* **Work instructions**
Exactly as written, give again the line with "green dumbbell [268,185,327,217] -> none" and all subsequent lines through the end of the records.

(Object state comparisons)
--*--

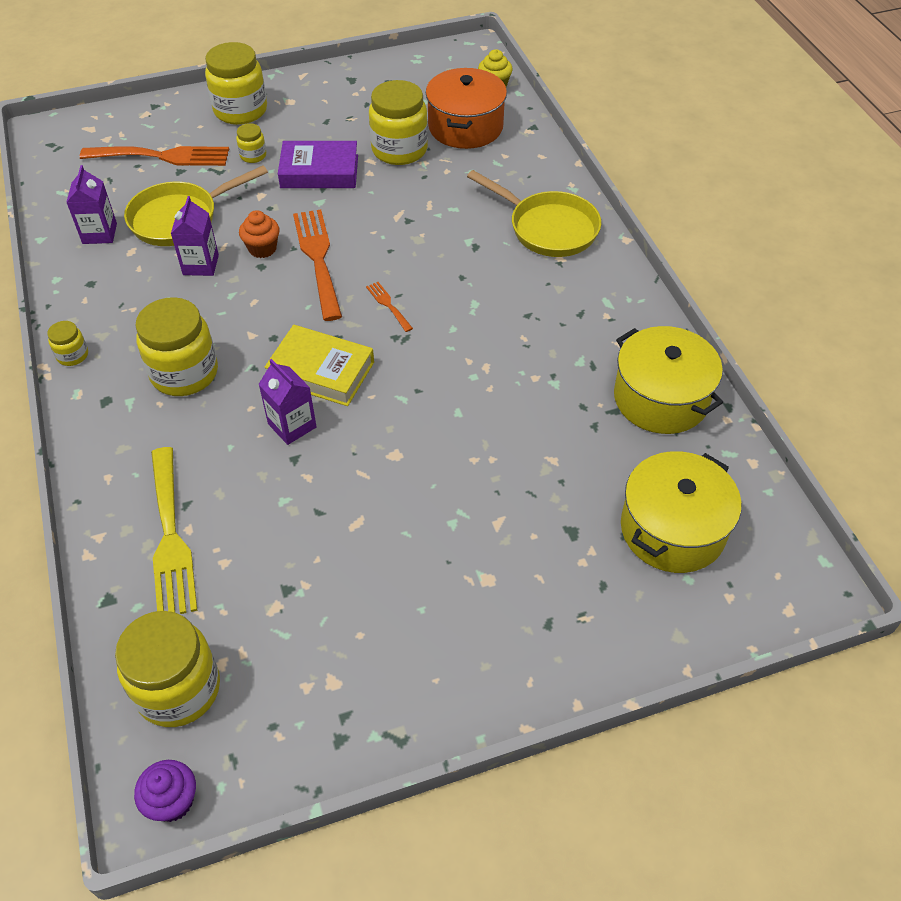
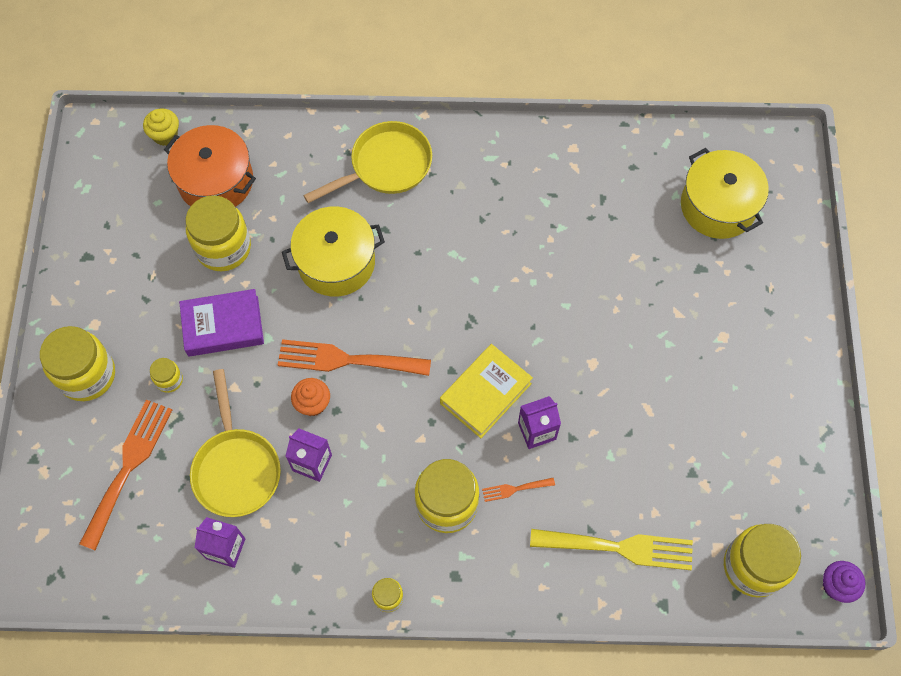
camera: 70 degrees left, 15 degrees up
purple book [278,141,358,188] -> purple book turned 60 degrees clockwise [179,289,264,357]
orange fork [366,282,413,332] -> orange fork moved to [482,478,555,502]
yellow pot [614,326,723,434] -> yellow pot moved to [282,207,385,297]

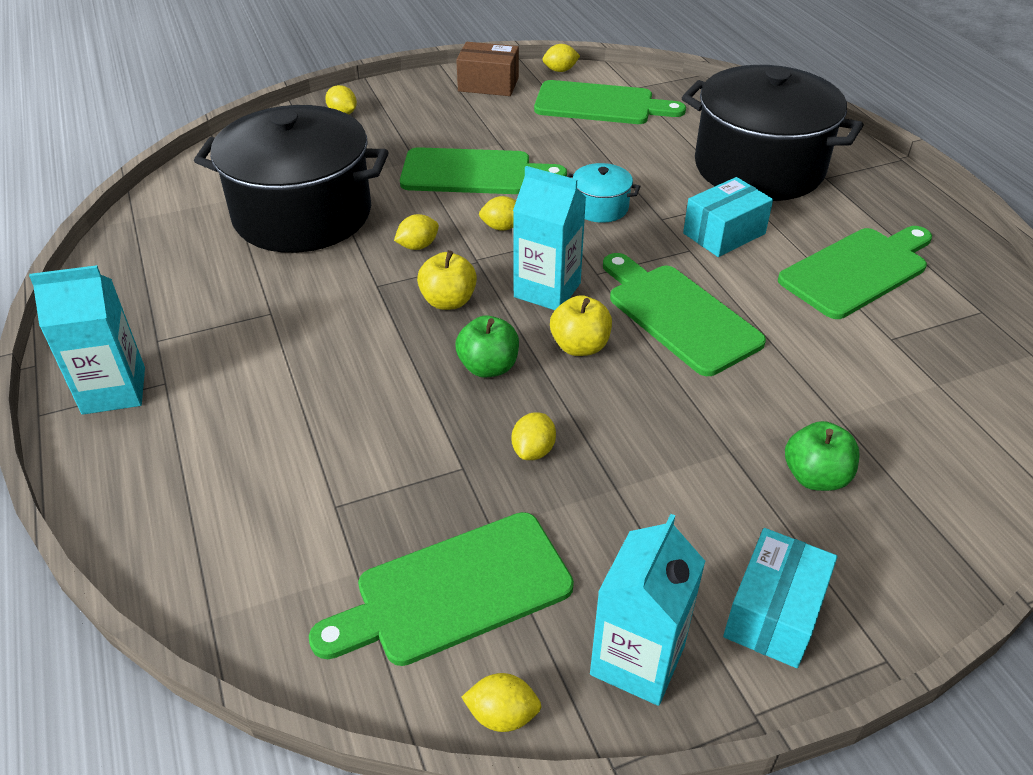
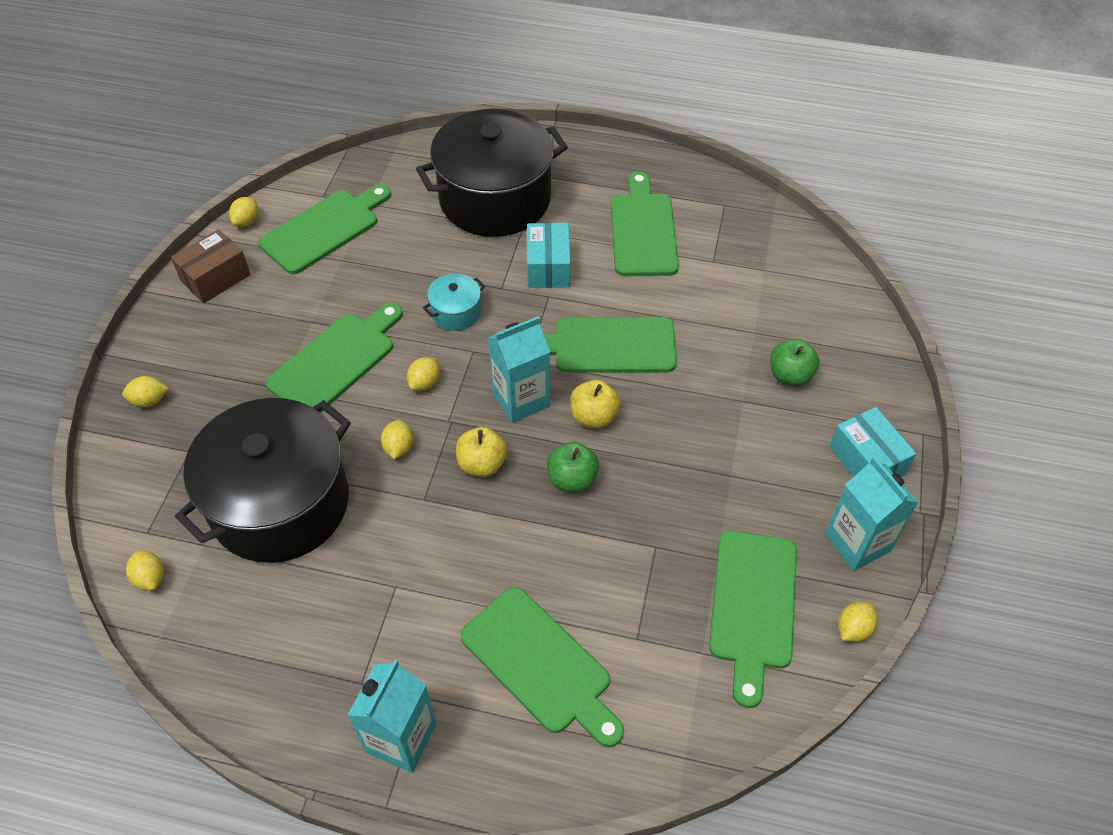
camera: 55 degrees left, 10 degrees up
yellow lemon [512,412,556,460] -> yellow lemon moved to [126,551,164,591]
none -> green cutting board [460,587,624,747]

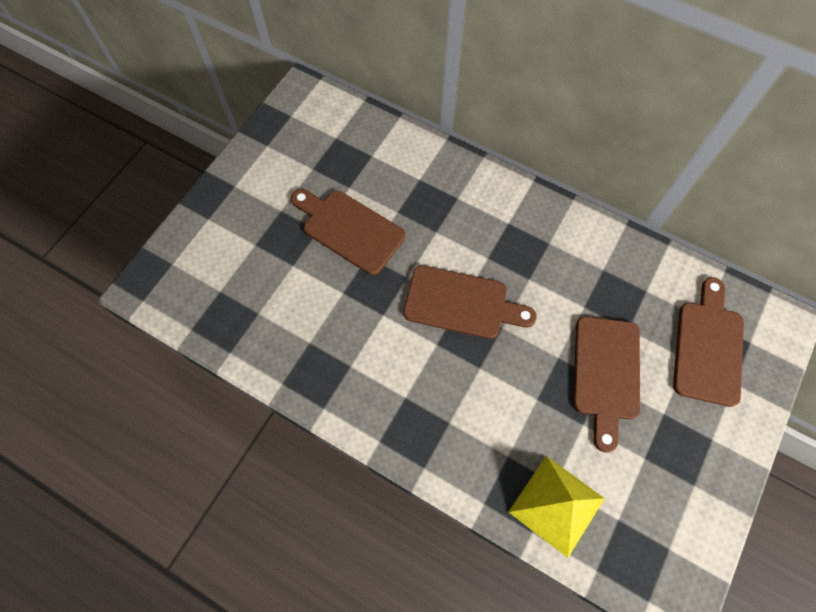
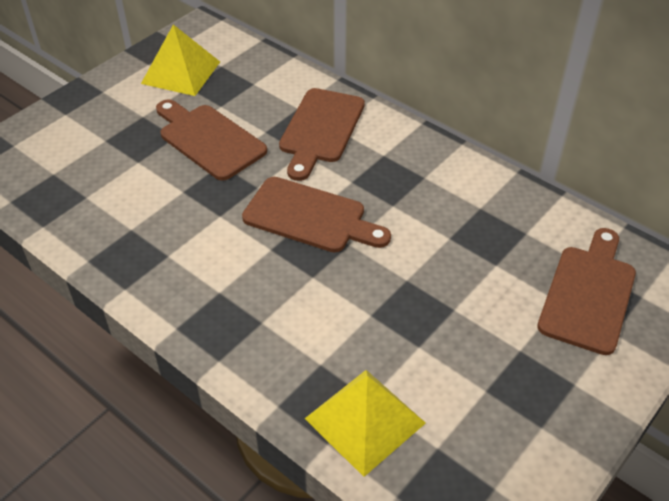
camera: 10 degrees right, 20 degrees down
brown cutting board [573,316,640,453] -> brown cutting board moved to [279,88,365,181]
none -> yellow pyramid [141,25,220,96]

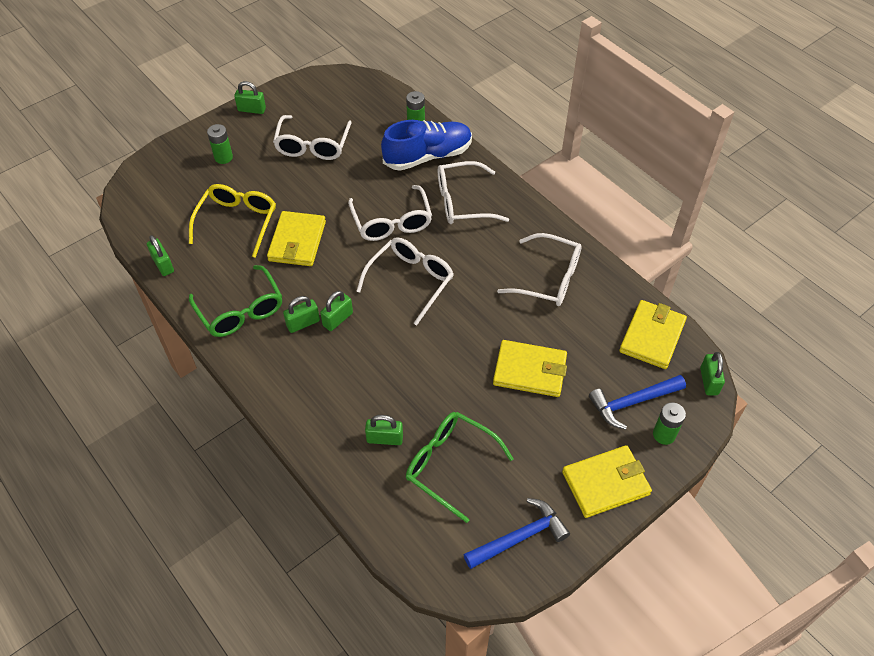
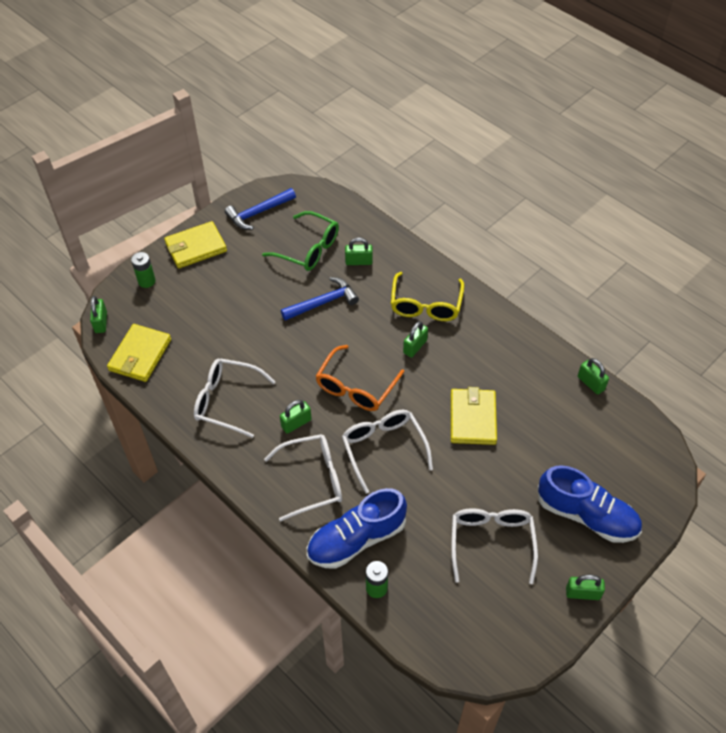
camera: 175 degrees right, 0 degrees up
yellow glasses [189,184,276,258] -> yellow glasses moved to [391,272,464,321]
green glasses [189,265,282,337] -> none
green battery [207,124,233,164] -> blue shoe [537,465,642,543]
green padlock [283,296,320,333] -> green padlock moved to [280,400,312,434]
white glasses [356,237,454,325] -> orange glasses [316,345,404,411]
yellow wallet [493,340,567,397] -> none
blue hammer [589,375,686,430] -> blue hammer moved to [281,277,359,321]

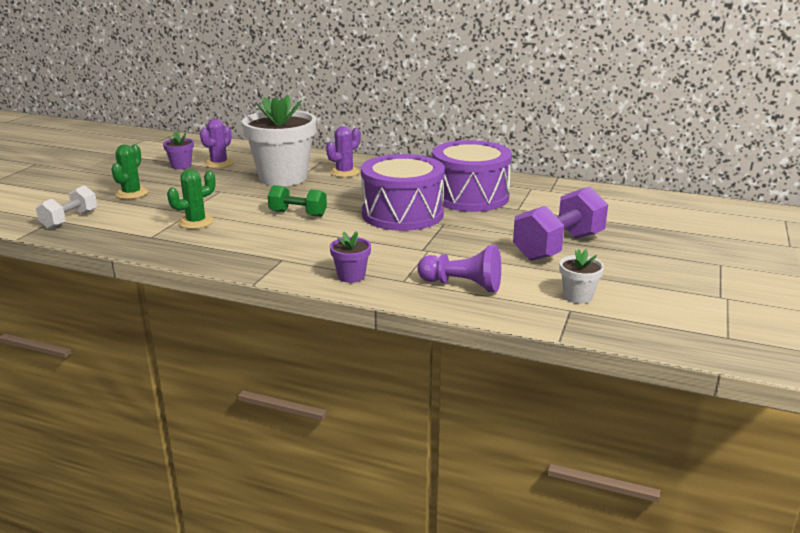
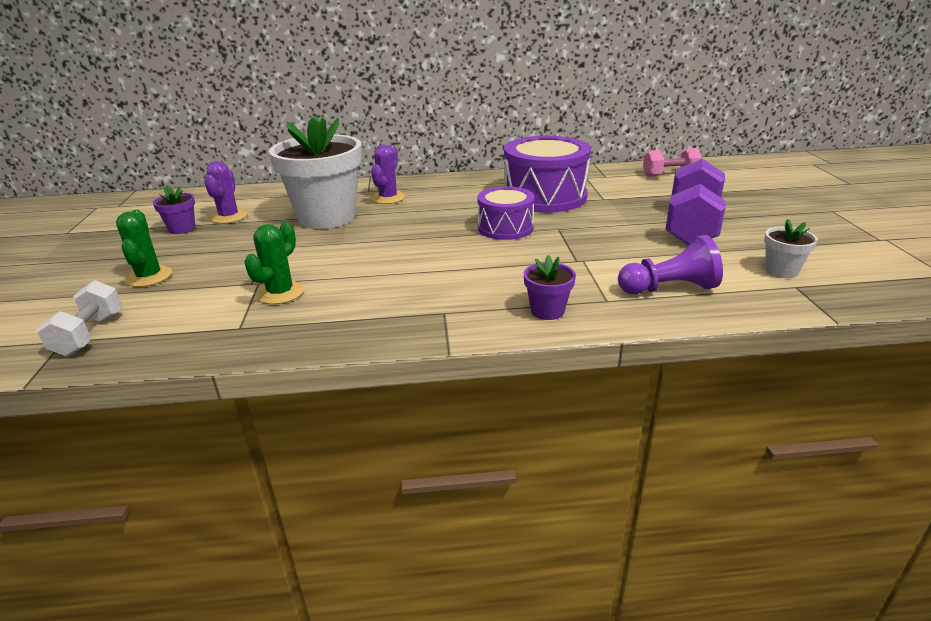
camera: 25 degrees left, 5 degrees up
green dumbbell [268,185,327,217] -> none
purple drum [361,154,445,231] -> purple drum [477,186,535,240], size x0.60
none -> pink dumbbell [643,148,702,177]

--*--

* **Expected answer**
green dumbbell [268,185,327,217] -> none
purple drum [361,154,445,231] -> purple drum [477,186,535,240], size x0.60
none -> pink dumbbell [643,148,702,177]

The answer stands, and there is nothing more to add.